▶ _Task directions_
Lines from the one containing "grey brick D4 level 1 -> none" through the last line of the data are to be returned exactly, both ends included, minus any pictures.
[[ Source material open ]]
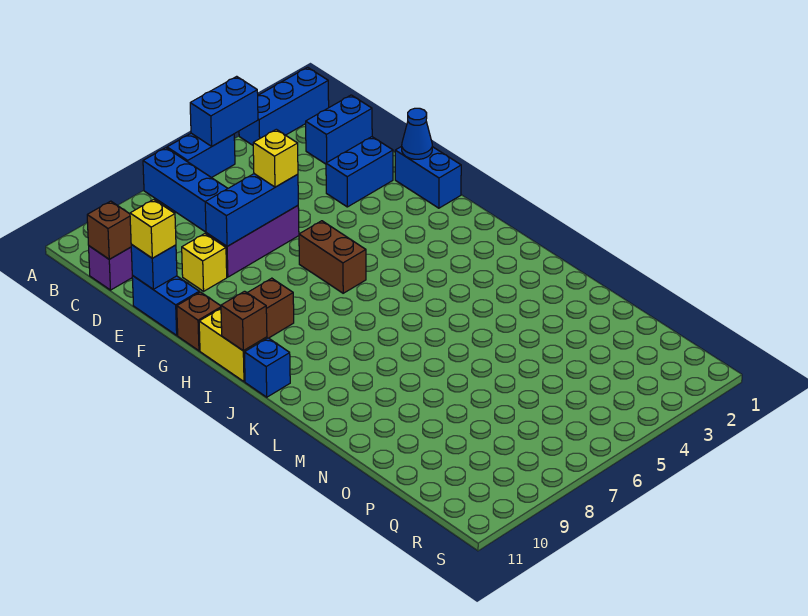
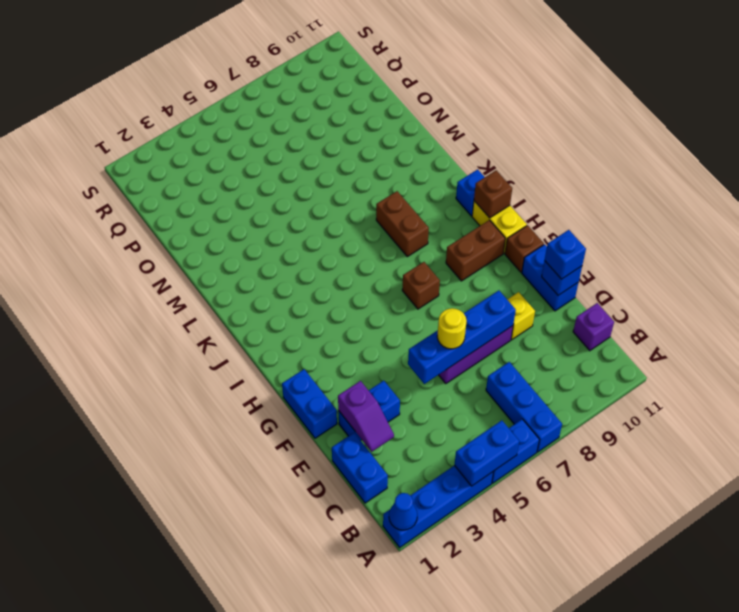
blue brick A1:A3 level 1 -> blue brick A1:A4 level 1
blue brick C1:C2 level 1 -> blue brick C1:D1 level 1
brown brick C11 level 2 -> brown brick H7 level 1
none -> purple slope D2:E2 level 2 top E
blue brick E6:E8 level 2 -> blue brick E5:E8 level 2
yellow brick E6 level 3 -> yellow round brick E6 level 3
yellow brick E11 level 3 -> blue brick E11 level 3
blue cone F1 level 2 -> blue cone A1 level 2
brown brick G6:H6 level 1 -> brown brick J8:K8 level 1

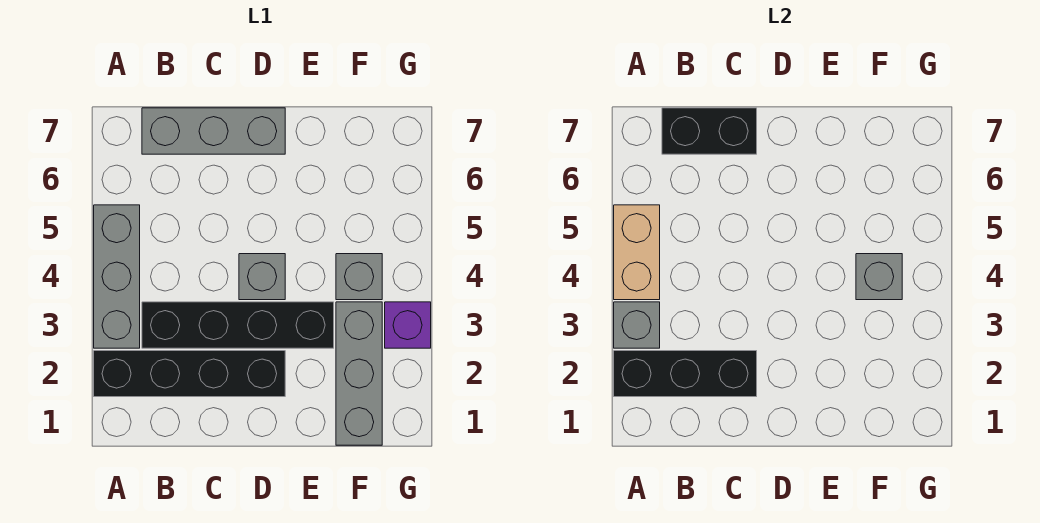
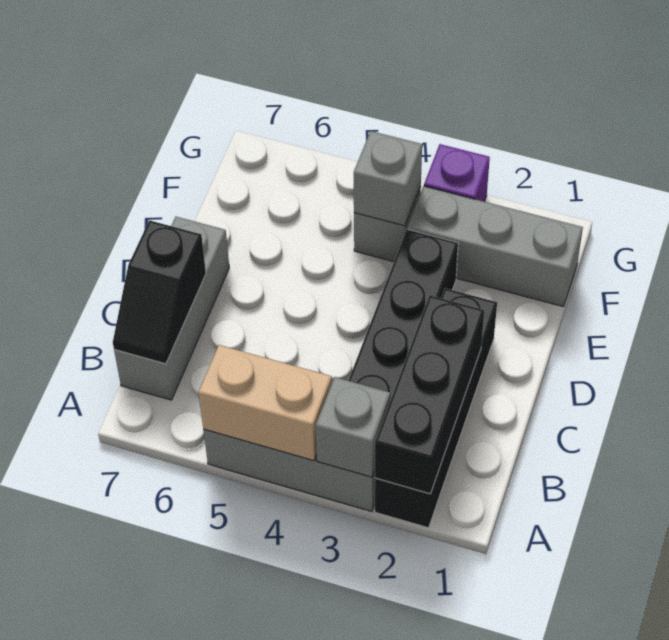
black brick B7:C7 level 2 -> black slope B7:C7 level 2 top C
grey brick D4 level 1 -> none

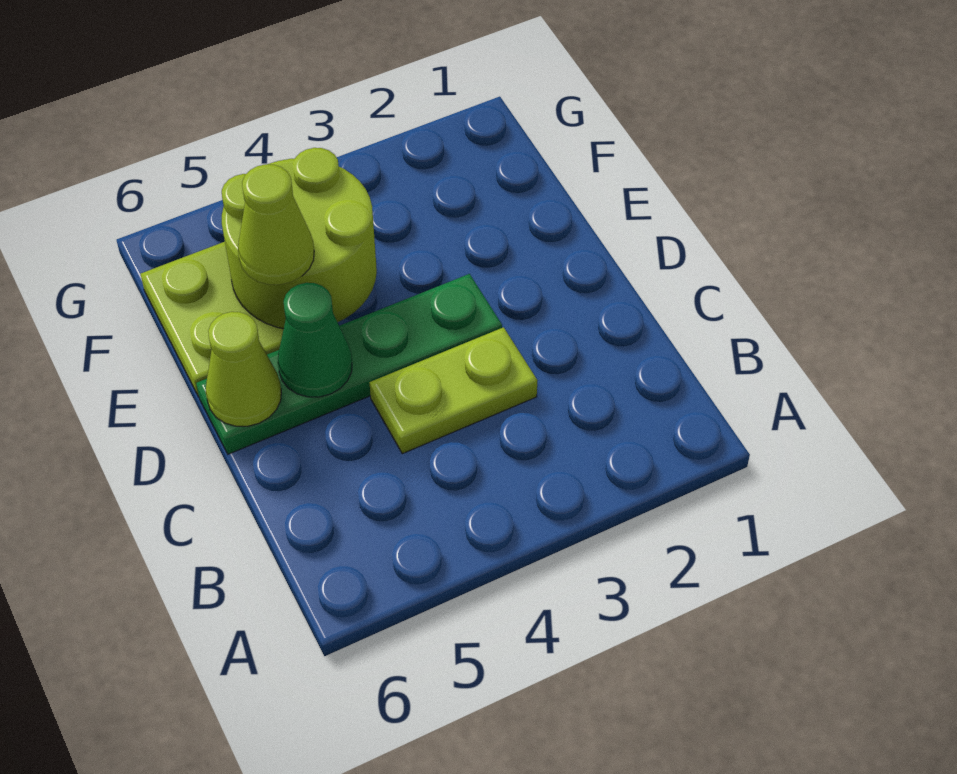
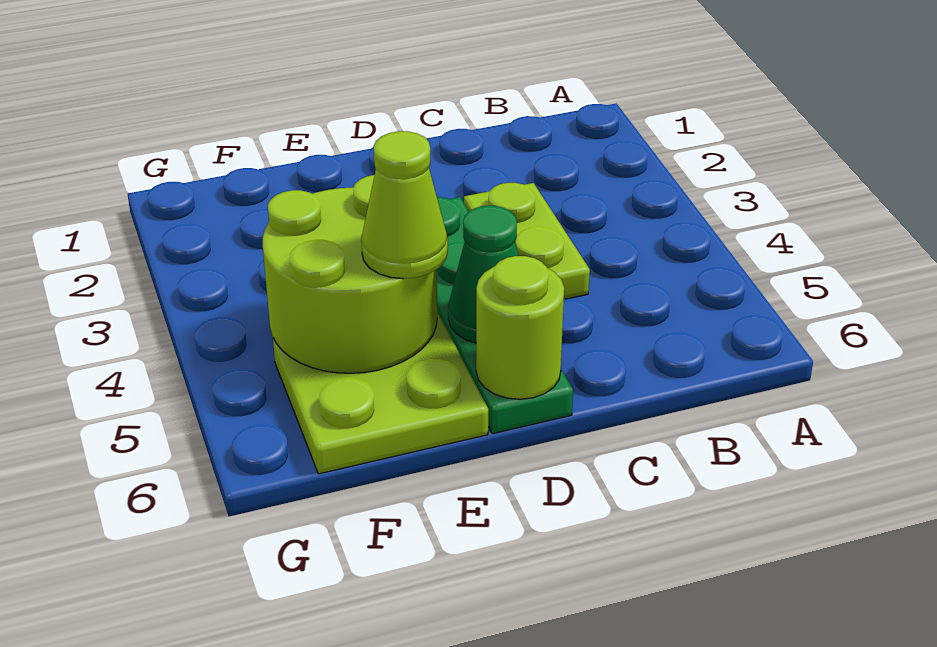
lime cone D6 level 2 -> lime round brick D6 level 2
[[ Source material closed ]]
▶ _Response area_
grey brick D4 level 1 -> none

lime cone D6 level 2 -> lime round brick D6 level 2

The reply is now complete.